▼▼▼

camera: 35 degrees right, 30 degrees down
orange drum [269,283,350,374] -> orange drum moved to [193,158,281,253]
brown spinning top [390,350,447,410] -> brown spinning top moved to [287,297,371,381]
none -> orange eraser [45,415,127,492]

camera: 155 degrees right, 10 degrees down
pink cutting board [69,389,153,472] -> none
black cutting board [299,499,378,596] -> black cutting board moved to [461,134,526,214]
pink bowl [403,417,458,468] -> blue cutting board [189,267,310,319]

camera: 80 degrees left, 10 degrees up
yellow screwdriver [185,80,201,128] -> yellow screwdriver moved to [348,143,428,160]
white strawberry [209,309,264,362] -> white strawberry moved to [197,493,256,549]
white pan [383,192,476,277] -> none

▲▲▲
▼▼▼

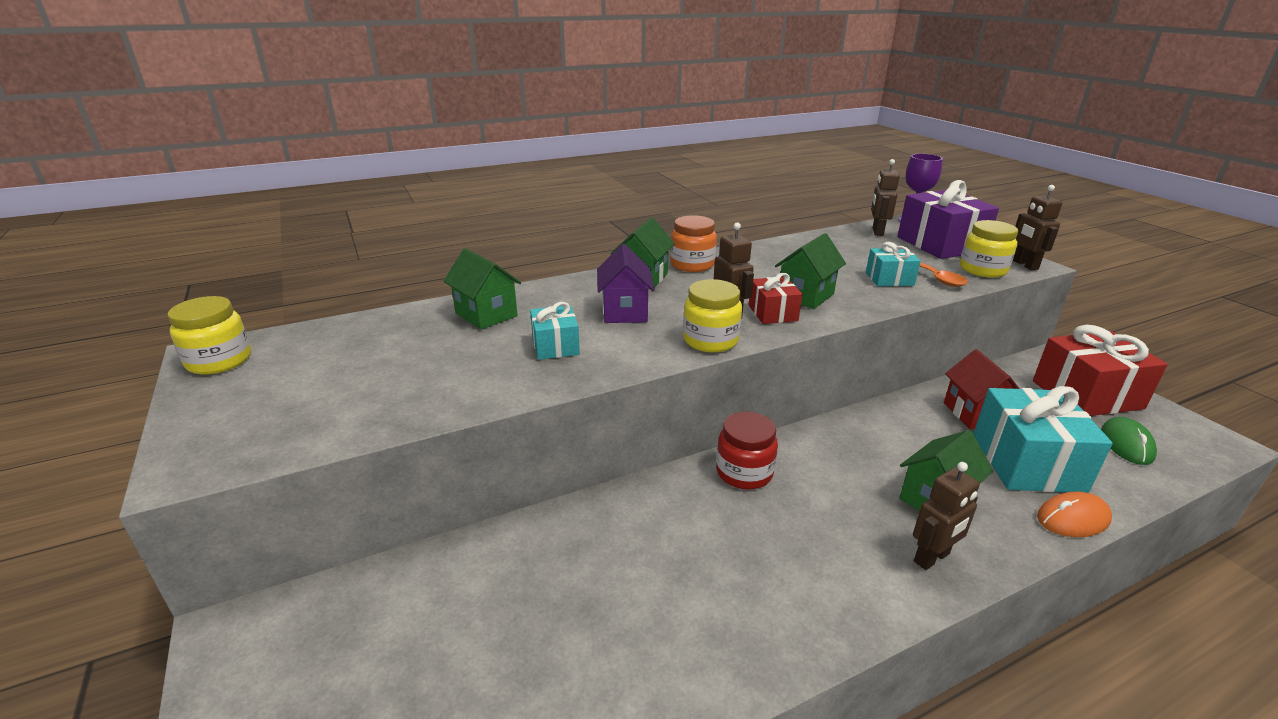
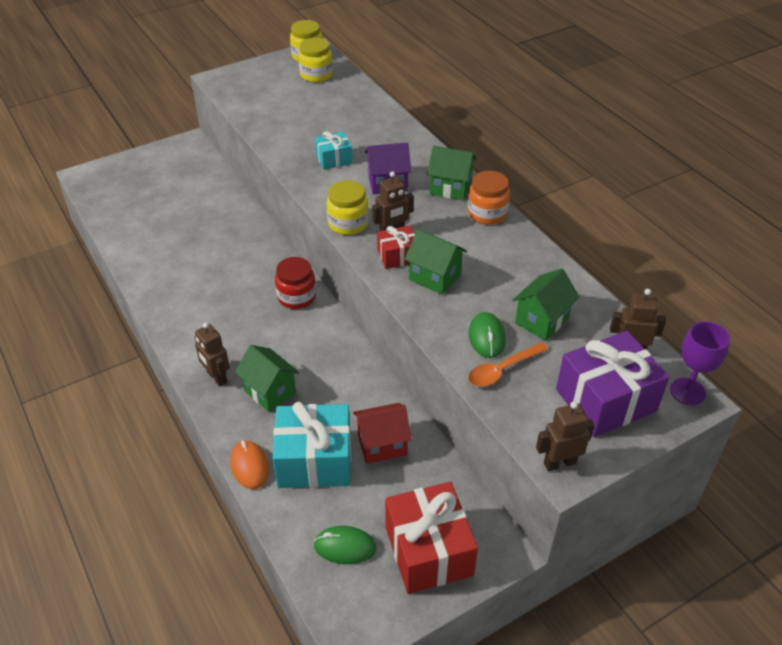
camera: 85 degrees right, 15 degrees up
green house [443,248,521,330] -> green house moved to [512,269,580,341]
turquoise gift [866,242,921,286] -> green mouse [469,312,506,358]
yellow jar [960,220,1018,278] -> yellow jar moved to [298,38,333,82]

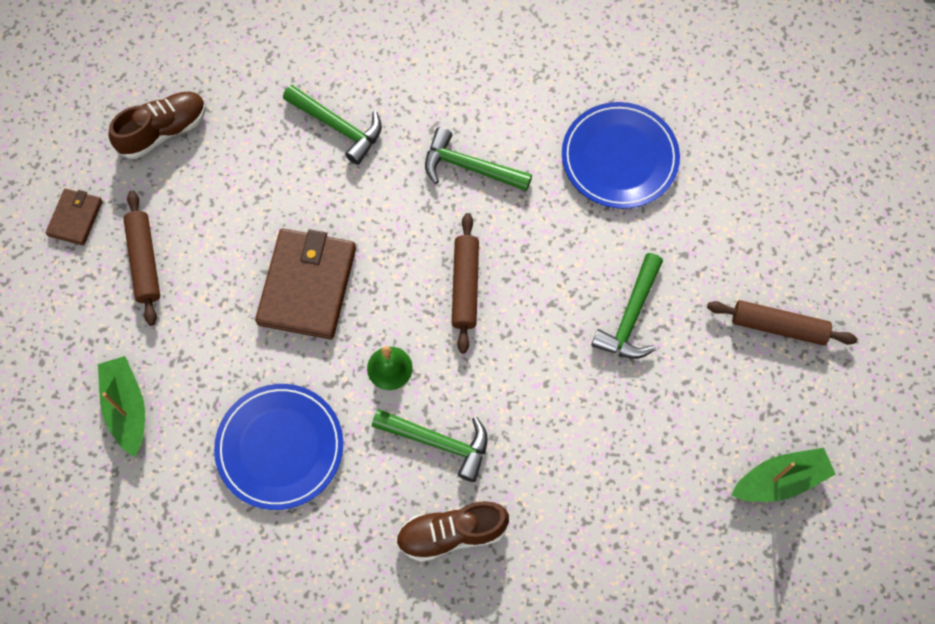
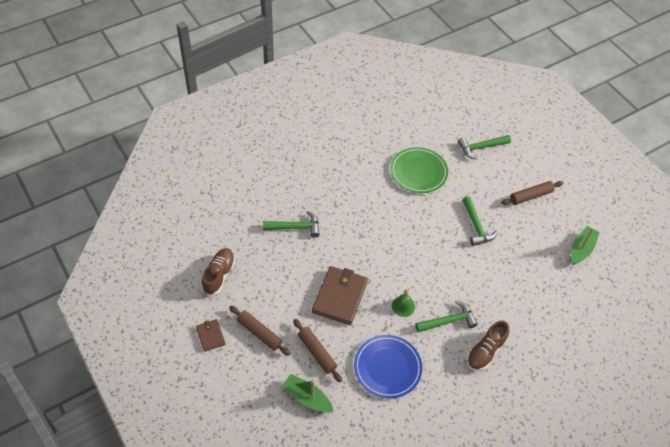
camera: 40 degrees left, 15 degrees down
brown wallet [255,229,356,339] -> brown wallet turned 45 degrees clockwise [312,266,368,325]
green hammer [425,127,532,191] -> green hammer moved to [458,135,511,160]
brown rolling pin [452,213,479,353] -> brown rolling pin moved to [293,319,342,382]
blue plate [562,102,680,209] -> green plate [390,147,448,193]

▲▲▲

Work item
Where the word "none" shows up in a line of the listing, return that line.

Response to the task
none -> orange eraser [45,415,127,492]
pink cutting board [69,389,153,472] -> none
white pan [383,192,476,277] -> none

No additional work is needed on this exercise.